>> begin PROVIDED RECORDS

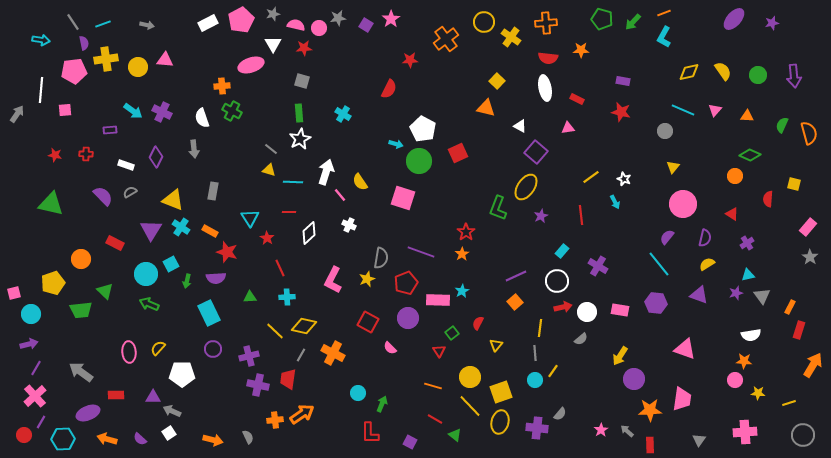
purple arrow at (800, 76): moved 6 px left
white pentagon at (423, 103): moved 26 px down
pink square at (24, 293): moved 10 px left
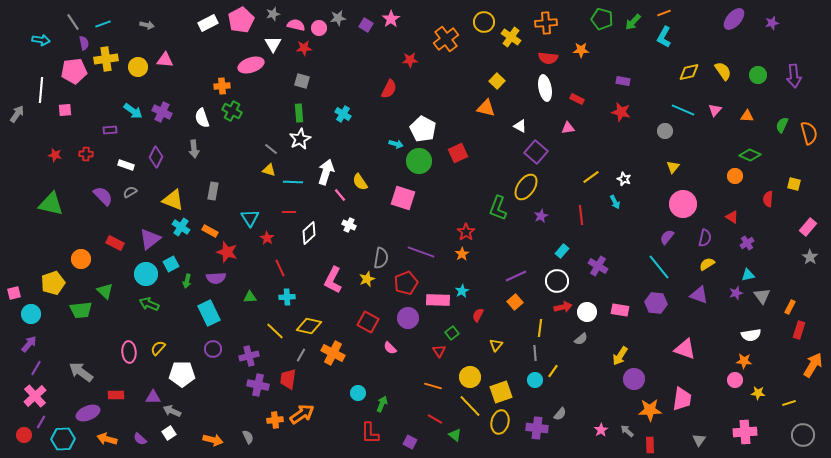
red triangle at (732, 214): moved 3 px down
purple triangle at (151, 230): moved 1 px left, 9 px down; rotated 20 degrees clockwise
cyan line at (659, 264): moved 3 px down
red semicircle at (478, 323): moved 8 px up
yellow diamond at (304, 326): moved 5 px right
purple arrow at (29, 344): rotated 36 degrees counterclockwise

>> end PROVIDED RECORDS

§ **EXERCISE AIM**:
Retype the lines of the stored items word for word, omitting the pictures.

§ **SOLUTION TO THIS TASK**:
purple arrow at (800, 76): moved 6 px left
white pentagon at (423, 103): moved 26 px down
pink square at (24, 293): moved 10 px left
red triangle at (732, 214): moved 3 px down
purple triangle at (151, 230): moved 1 px left, 9 px down; rotated 20 degrees clockwise
cyan line at (659, 264): moved 3 px down
red semicircle at (478, 323): moved 8 px up
yellow diamond at (304, 326): moved 5 px right
purple arrow at (29, 344): rotated 36 degrees counterclockwise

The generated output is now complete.